*** Opening Data section ***
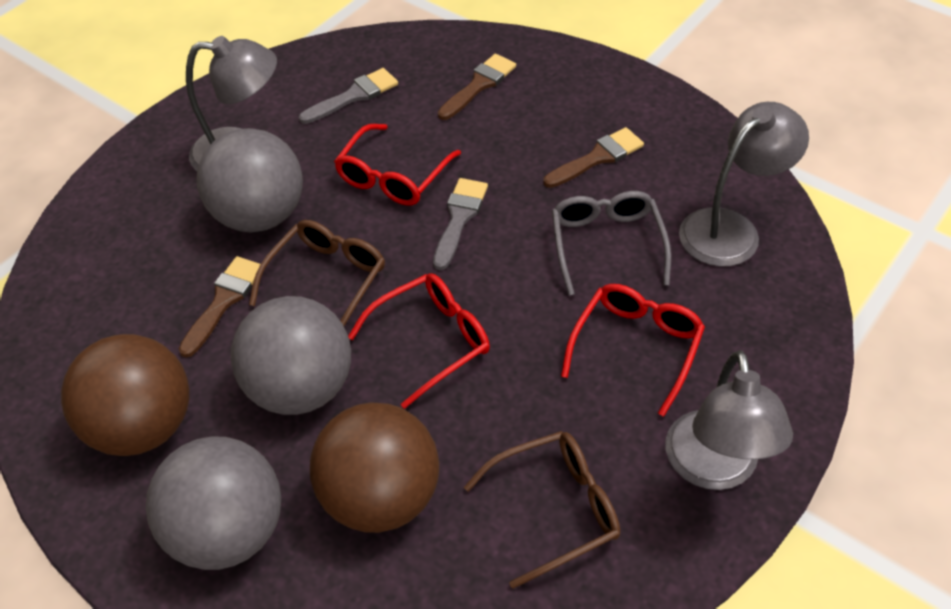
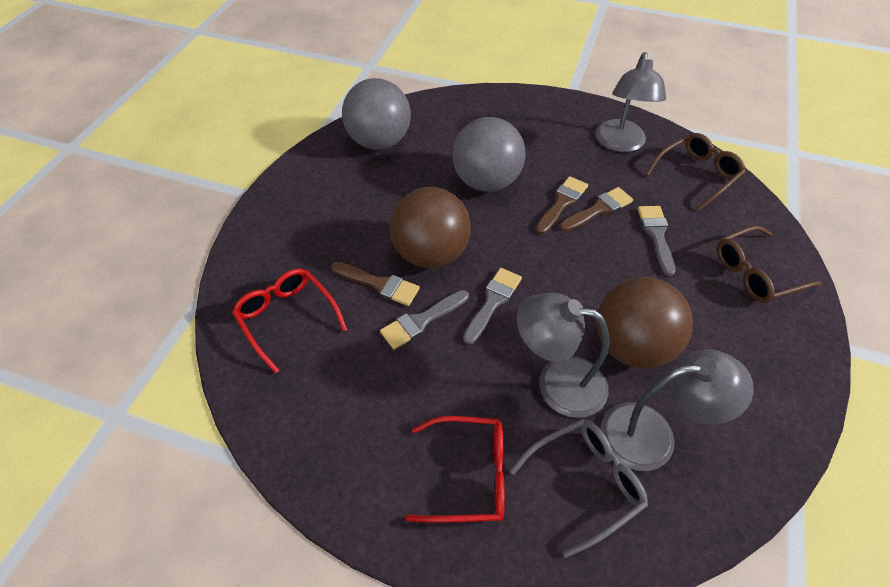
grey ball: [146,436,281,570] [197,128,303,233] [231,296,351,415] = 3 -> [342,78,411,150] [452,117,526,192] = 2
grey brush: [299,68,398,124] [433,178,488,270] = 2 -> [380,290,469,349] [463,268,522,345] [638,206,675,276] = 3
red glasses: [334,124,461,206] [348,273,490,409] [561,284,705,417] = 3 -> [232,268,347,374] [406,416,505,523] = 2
*** Closing Data section ***
*** Opening Data section ***
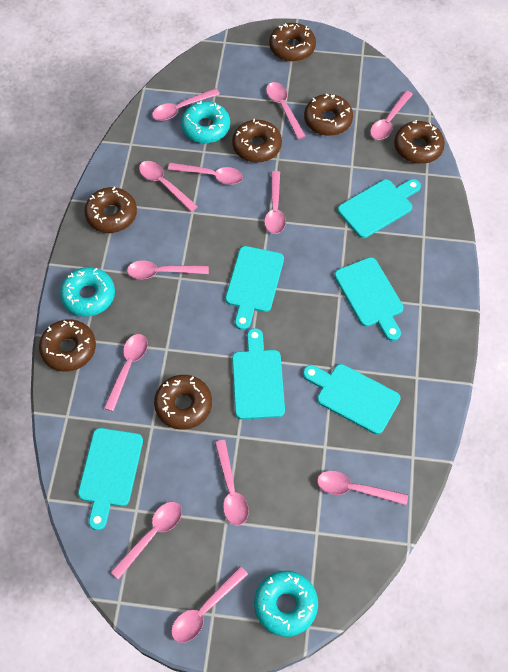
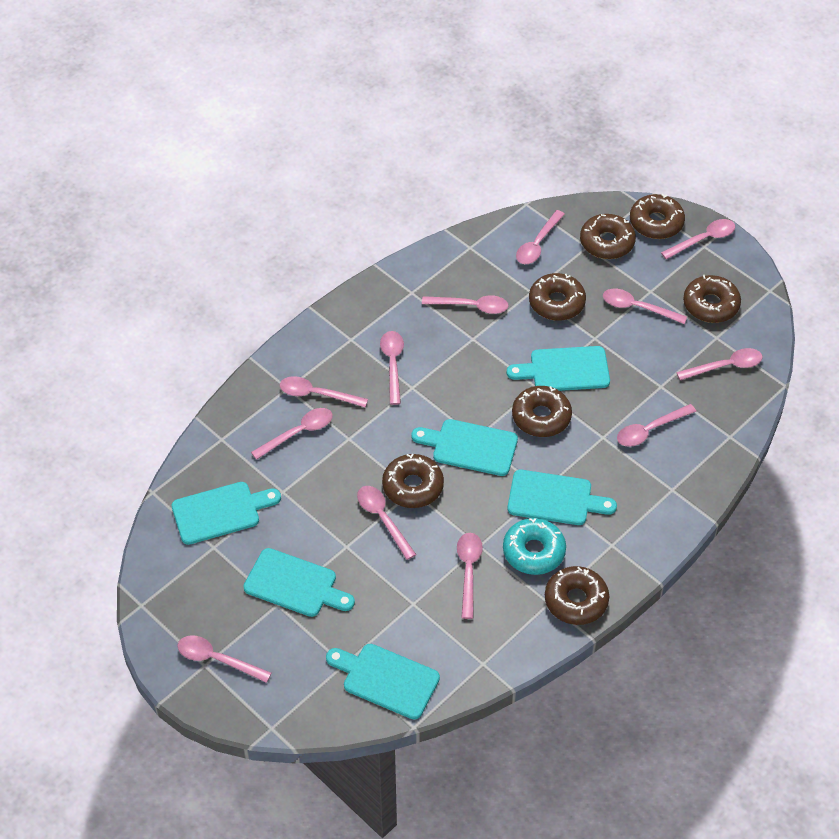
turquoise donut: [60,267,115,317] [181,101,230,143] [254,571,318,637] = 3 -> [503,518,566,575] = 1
*** Closing Data section ***
*** Opening Data section ***
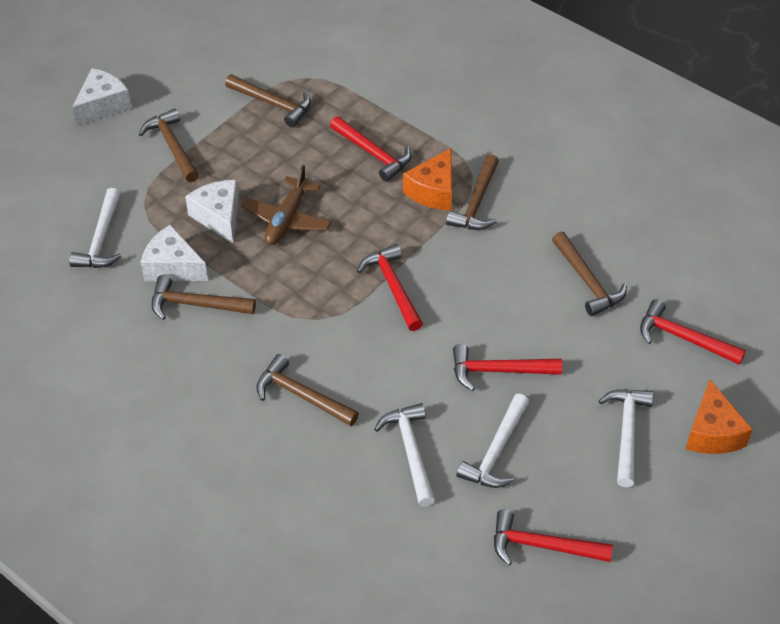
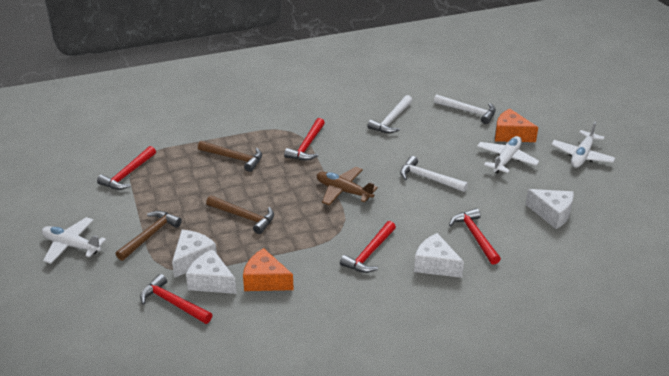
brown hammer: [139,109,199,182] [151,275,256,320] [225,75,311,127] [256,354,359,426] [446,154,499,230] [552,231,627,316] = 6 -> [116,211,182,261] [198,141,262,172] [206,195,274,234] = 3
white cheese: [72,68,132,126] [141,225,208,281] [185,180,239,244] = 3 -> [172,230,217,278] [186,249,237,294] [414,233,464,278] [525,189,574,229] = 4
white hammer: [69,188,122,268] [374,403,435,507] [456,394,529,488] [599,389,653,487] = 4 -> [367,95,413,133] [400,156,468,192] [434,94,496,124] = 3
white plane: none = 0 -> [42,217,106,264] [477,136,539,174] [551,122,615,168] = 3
*** Closing Data section ***
Aim of the task: The expected answer is a copy of each line in the listing above that contains "white".

Result for this exercise:
white cheese: [72,68,132,126] [141,225,208,281] [185,180,239,244] = 3 -> [172,230,217,278] [186,249,237,294] [414,233,464,278] [525,189,574,229] = 4
white hammer: [69,188,122,268] [374,403,435,507] [456,394,529,488] [599,389,653,487] = 4 -> [367,95,413,133] [400,156,468,192] [434,94,496,124] = 3
white plane: none = 0 -> [42,217,106,264] [477,136,539,174] [551,122,615,168] = 3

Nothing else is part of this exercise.